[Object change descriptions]
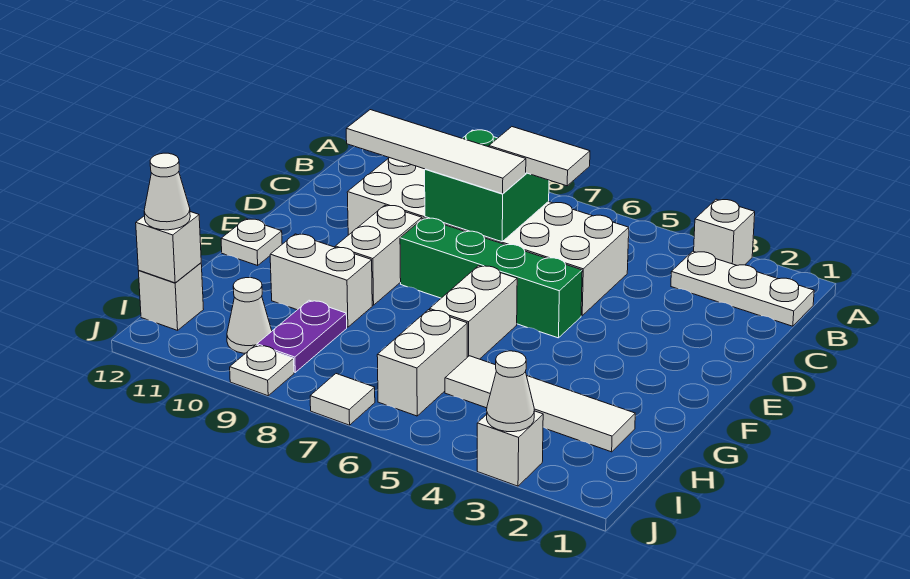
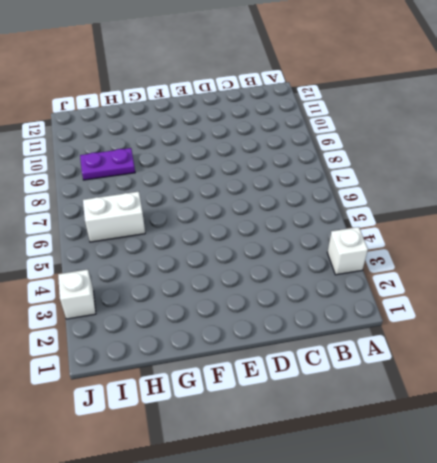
none -> white plate B1:B3 level 1
none -> white brick C5:D10 level 1
none -> green brick E5:E8 level 1

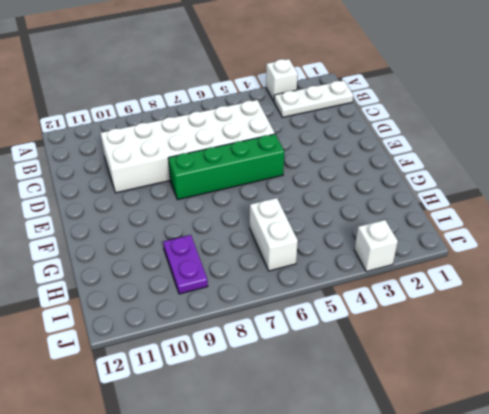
none -> white brick E9:F9 level 1
none -> white brick F6:G6 level 1
none -> white plate F12 level 1

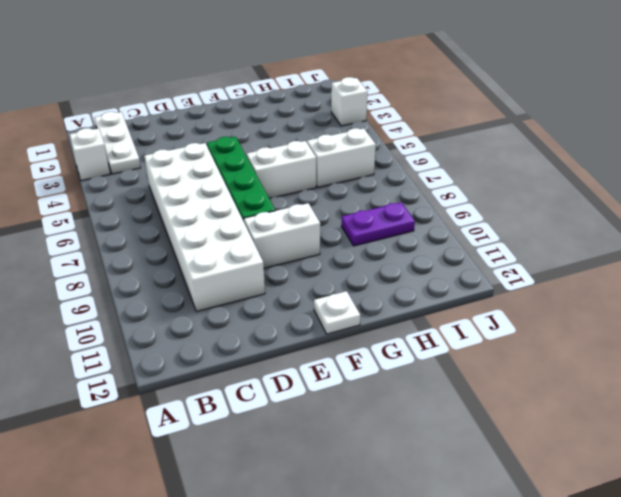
none -> white brick G9:G10 level 1
none -> white tile H2:H5 level 1
none -> white cone I10 level 1

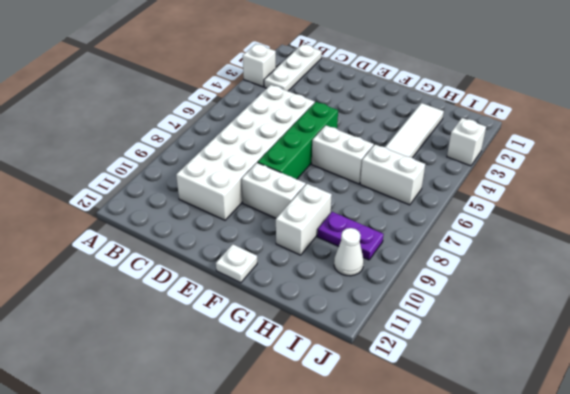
none -> white brick I12 level 1
none -> white tile J7 level 1
none -> white plate J9 level 1

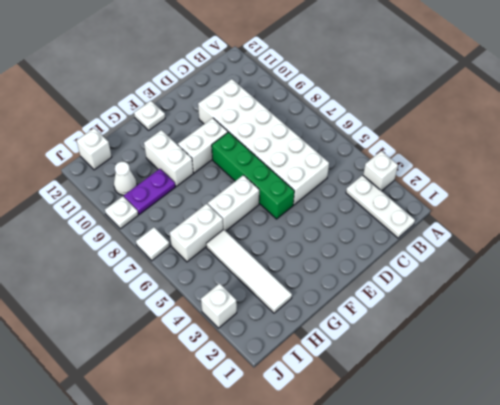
none -> green brick C7:D8 level 2
none -> white brick I12 level 2
none -> white cone J3 level 2

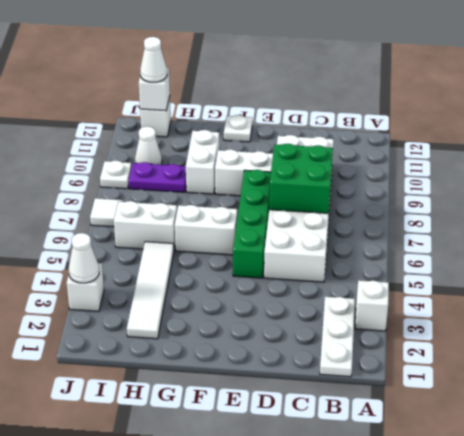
none -> white tile C6:C7 level 3
none -> white tile D7:D10 level 3

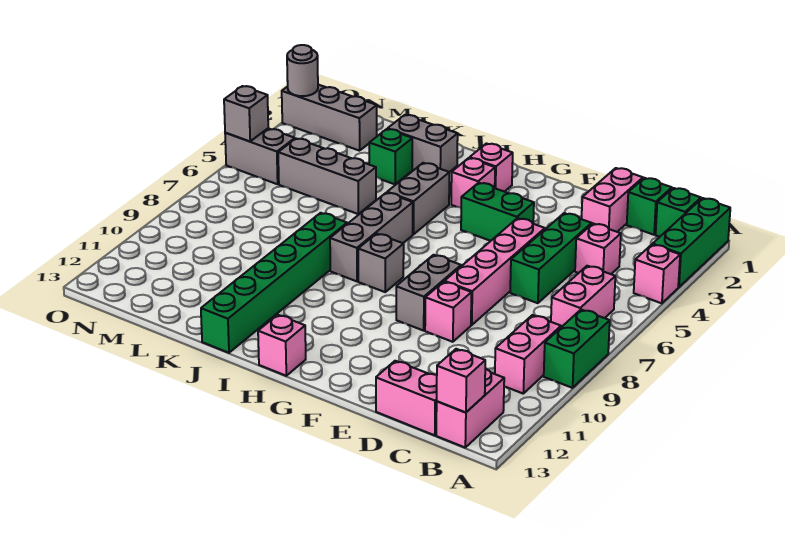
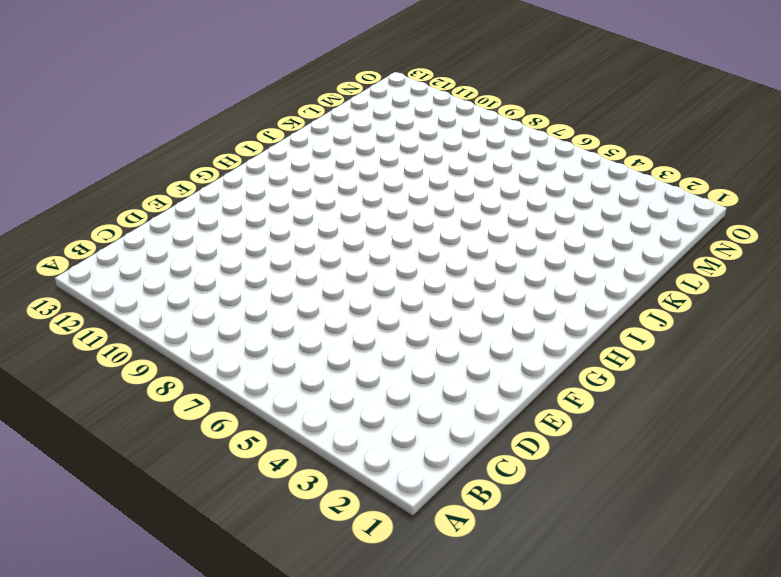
none -> green brick A1:A3 level 1
none -> pink brick A4 level 1
none -> green brick A8:A9 level 1
none -> green brick B1 level 1

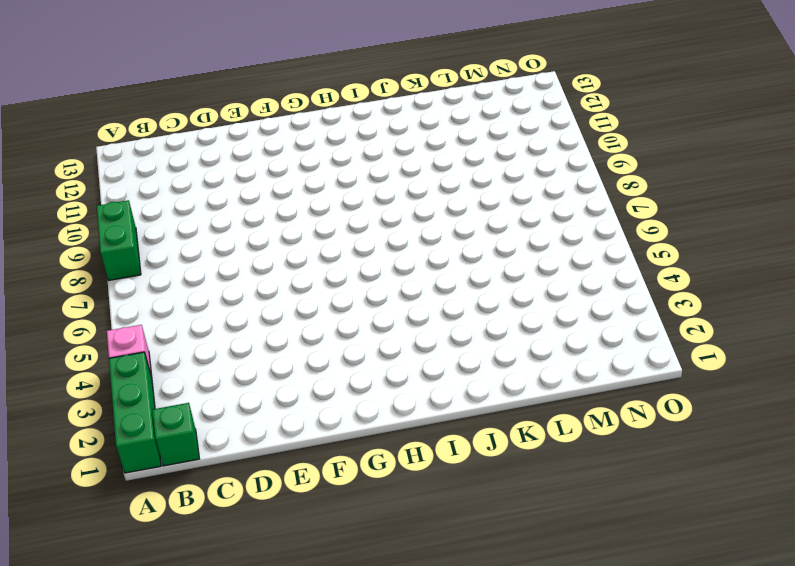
none -> pink brick B6:B7 level 1
none -> pink brick B9:B10 level 1
none -> pink brick B12:B13 level 1
none -> green brick C1 level 1

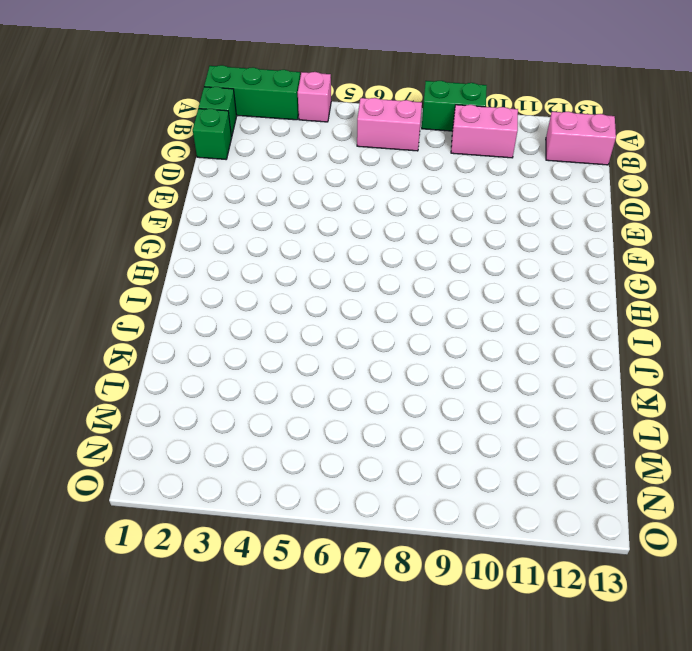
none -> pink brick C4 level 1
none -> pink brick C13:D13 level 1
none -> pink brick D1:D2 level 1
none -> green brick D4:D6 level 1

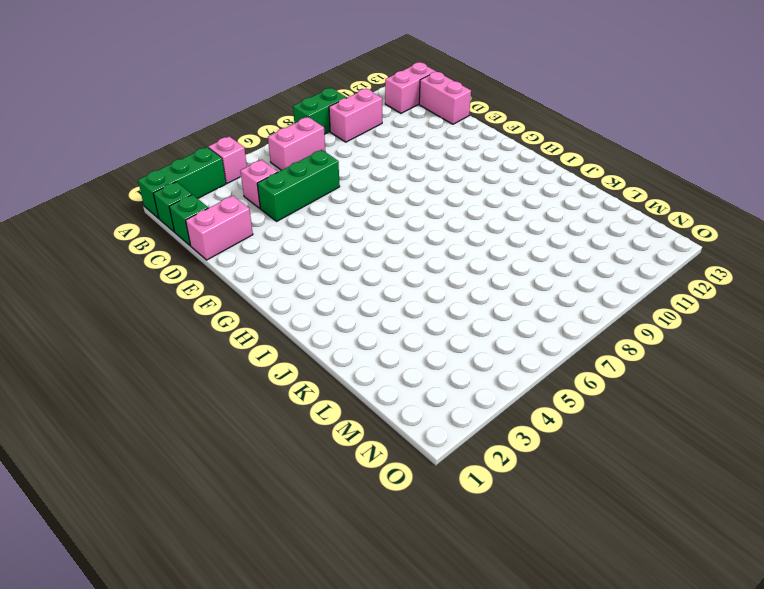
none -> pink brick E5:E8 level 1
none -> pink brick E9 level 1
none -> green brick F4:G4 level 1
none -> grey brick F8:F9 level 1

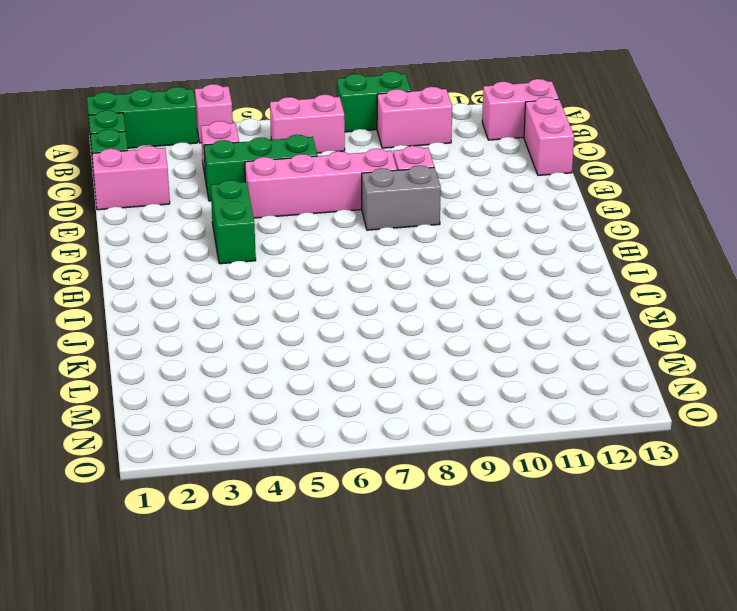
none -> pink brick H2 level 1
none -> pink brick H3 level 1
none -> grey brick H8 level 1
none -> pink brick H13 level 1

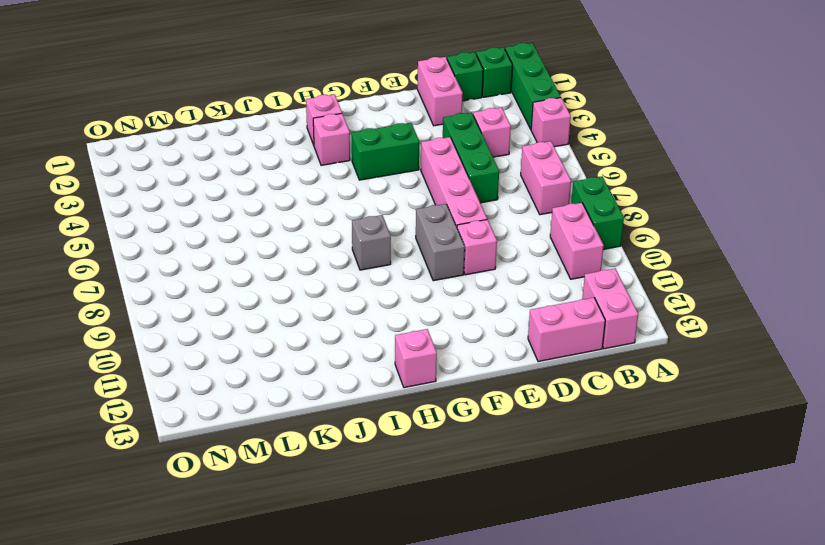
none -> grey brick I4:I5 level 1
none -> grey brick I6:I8 level 1
none -> grey brick J2:K2 level 1
none -> green brick J8:J13 level 1

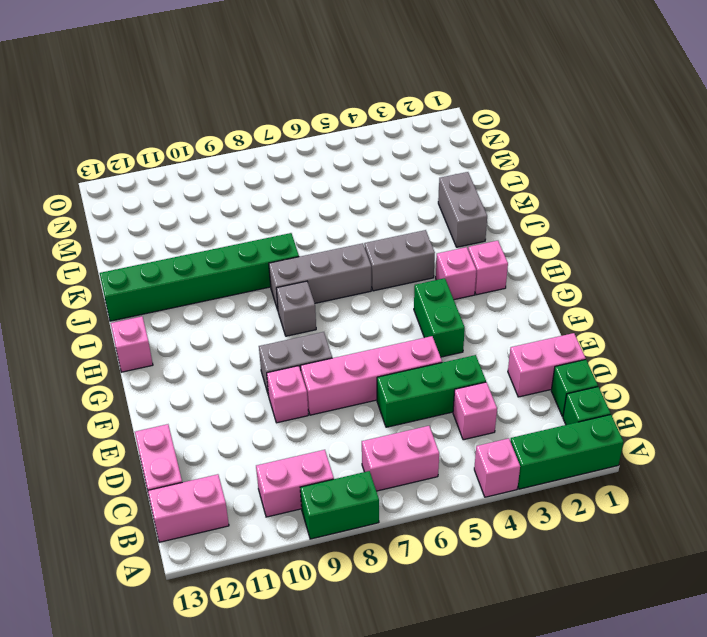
none -> green brick K3 level 1
none -> grey brick K5:M5 level 1
none -> grey brick M2:O2 level 1
none -> grey brick N5:O5 level 1

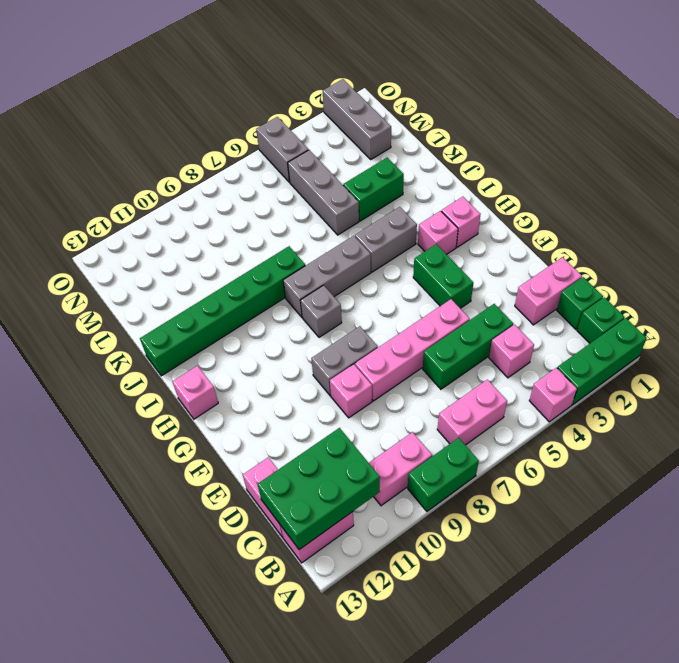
green brick B11:C13 level 2 -> pink brick B13 level 2
green brick K3:K4 level 1 -> green brick K3 level 1
none -> grey brick J2:K2 level 1
none -> grey round brick O2 level 2
none -> grey brick O5 level 2

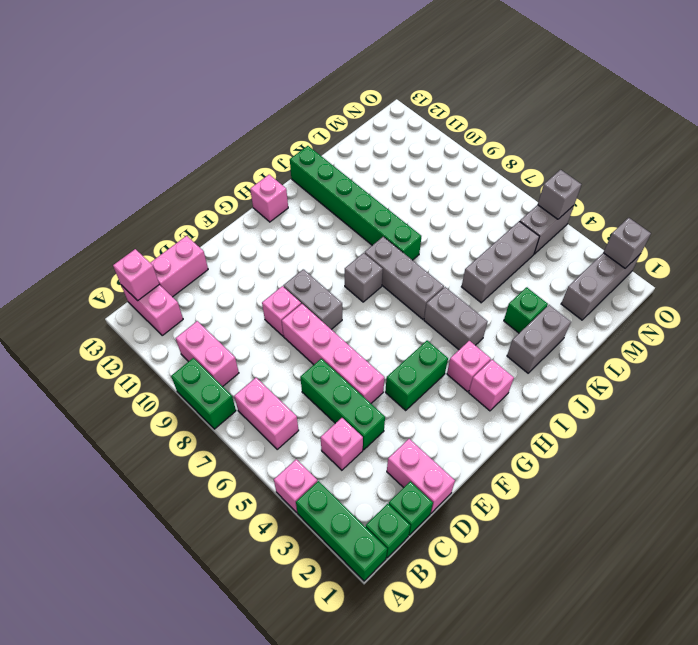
grey brick O2 level 2 -> grey round brick O2 level 2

* Work instruction
The job here is to find each line above with the word "cone" and copy it.

* Exercise response
none -> white cone I10 level 1
none -> white cone J3 level 2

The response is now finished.